> _Problem description_
Look for "button" in the listing below. Gather each line that contains it.

> _Records supplied_

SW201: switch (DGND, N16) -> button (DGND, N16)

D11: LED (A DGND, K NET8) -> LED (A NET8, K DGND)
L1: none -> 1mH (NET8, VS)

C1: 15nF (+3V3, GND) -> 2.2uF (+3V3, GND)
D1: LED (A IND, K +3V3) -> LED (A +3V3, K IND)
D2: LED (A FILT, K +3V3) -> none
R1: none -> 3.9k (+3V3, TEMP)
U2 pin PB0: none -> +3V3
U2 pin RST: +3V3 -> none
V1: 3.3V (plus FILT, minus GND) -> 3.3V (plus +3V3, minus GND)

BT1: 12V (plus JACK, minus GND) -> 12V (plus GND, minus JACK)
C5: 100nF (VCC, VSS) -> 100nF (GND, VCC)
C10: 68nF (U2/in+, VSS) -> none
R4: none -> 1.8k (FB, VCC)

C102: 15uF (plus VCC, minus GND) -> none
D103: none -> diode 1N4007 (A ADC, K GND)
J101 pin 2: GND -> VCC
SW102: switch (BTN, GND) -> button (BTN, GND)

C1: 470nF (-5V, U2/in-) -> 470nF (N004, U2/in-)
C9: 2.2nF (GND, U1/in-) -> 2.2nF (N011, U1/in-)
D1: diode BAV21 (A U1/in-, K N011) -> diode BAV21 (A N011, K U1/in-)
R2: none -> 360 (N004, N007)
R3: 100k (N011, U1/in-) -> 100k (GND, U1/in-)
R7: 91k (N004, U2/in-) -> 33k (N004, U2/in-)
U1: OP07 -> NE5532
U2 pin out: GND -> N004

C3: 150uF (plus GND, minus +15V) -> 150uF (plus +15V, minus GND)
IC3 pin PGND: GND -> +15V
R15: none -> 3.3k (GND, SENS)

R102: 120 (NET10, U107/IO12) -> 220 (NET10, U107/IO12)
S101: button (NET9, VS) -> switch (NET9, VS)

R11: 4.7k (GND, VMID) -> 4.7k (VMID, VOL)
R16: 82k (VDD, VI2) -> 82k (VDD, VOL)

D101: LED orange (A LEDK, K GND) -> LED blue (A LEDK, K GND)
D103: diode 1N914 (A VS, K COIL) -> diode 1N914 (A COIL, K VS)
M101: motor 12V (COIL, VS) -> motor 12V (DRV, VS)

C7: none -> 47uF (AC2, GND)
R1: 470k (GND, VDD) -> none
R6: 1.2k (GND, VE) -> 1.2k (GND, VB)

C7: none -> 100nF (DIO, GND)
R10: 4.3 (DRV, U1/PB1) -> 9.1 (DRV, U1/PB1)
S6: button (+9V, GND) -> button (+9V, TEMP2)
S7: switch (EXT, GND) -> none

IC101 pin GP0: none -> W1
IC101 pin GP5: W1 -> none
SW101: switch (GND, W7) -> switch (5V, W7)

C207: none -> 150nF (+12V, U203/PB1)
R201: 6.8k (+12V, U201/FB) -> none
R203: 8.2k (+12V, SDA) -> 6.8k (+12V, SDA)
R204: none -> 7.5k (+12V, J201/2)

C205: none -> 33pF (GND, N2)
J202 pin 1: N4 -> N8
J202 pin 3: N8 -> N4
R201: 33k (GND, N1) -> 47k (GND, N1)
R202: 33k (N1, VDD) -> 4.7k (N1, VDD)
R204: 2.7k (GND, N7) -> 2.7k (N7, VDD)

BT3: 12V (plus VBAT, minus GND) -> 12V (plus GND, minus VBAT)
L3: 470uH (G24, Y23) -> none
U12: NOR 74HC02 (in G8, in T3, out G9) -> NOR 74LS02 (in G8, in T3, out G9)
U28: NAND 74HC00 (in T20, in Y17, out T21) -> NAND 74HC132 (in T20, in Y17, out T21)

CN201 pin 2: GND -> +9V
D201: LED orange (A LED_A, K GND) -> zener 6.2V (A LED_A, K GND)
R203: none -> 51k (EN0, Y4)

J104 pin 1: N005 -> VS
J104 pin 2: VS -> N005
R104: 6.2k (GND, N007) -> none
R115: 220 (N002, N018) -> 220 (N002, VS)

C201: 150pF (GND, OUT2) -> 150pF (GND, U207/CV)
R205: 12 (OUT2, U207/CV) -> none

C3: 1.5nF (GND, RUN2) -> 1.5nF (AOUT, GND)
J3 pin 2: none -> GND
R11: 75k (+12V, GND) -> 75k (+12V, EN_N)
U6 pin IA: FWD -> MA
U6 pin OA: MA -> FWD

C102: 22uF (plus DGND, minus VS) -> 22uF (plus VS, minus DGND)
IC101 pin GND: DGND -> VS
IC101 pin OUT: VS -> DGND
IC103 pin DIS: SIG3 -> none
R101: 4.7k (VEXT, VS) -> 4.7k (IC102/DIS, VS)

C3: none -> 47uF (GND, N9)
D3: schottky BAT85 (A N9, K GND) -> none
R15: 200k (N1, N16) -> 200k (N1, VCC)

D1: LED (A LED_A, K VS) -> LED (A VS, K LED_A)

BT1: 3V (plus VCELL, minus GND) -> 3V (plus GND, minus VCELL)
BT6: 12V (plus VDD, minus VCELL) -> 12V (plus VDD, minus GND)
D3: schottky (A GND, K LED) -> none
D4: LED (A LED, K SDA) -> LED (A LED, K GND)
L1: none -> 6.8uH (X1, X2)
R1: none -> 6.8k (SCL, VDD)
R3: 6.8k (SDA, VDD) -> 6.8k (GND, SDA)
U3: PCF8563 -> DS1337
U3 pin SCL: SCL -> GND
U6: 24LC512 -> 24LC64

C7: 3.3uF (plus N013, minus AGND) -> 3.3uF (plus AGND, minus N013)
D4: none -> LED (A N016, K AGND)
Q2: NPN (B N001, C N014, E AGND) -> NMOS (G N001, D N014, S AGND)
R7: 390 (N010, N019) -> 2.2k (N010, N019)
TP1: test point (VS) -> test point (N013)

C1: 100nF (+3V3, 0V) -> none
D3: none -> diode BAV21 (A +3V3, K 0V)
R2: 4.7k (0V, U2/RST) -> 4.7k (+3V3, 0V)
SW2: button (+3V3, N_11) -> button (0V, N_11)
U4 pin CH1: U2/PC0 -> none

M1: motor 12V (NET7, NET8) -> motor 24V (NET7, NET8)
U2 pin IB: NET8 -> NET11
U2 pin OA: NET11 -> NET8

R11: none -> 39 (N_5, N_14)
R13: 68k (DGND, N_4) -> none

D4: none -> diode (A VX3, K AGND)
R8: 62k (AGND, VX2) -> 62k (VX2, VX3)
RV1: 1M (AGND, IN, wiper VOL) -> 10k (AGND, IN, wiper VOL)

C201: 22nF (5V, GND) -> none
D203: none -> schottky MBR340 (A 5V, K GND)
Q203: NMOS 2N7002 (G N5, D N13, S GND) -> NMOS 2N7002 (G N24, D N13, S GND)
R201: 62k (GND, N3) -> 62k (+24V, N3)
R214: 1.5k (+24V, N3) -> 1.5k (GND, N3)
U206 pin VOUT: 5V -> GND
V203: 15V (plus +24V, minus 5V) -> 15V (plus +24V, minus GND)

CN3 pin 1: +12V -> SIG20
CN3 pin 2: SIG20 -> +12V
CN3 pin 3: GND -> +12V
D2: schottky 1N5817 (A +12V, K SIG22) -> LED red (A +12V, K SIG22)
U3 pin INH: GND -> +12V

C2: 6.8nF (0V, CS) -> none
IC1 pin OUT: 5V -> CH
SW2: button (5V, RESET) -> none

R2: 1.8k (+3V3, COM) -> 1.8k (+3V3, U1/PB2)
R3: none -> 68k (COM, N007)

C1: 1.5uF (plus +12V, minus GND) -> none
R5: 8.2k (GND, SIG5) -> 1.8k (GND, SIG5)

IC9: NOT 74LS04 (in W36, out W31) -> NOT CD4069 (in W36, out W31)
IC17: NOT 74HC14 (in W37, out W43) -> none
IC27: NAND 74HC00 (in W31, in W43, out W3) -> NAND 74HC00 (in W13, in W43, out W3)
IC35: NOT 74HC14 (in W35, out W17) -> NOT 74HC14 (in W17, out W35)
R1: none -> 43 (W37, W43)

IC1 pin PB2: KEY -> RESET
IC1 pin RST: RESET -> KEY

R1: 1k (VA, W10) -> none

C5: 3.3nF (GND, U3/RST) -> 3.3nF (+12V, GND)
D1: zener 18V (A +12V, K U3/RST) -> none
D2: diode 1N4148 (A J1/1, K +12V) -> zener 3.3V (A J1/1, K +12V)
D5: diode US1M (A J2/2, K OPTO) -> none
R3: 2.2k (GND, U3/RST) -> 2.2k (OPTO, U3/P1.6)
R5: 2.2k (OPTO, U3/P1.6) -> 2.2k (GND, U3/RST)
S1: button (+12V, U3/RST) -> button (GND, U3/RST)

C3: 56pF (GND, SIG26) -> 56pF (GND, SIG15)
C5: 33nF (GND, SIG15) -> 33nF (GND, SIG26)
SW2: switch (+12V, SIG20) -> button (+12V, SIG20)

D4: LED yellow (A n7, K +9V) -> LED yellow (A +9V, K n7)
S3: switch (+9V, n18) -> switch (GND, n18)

> _Answer section_
SW201: switch (DGND, N16) -> button (DGND, N16)
SW102: switch (BTN, GND) -> button (BTN, GND)
S101: button (NET9, VS) -> switch (NET9, VS)
S6: button (+9V, GND) -> button (+9V, TEMP2)
SW2: button (+3V3, N_11) -> button (0V, N_11)
SW2: button (5V, RESET) -> none
S1: button (+12V, U3/RST) -> button (GND, U3/RST)
SW2: switch (+12V, SIG20) -> button (+12V, SIG20)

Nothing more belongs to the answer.